▶ REQUIRED ACTION
Find the lines in the material below that include the word "shape", count them, and give that count alone.

▶ ENTRIES SHOWN

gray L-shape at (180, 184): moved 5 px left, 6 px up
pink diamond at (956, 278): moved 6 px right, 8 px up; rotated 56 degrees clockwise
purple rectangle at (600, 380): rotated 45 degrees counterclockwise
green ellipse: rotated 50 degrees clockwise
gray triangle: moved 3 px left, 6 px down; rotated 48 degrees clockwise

...

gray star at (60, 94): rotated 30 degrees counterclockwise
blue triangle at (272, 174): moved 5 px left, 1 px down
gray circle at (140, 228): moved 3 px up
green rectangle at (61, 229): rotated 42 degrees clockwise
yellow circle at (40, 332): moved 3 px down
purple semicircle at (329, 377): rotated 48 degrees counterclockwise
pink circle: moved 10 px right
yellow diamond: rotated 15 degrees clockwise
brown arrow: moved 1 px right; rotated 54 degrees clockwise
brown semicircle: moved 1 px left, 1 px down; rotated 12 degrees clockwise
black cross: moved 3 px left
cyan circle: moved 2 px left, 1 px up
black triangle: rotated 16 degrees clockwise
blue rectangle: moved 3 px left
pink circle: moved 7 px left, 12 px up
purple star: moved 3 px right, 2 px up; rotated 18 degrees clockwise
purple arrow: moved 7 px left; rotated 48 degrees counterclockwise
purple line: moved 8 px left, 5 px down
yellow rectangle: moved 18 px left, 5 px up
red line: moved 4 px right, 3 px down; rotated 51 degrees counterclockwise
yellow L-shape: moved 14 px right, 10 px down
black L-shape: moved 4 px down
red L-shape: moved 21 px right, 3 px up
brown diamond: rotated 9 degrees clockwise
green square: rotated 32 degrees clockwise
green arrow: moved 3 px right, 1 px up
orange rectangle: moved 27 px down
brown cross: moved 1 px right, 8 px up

▶ ANSWER TO THE EXERCISE
4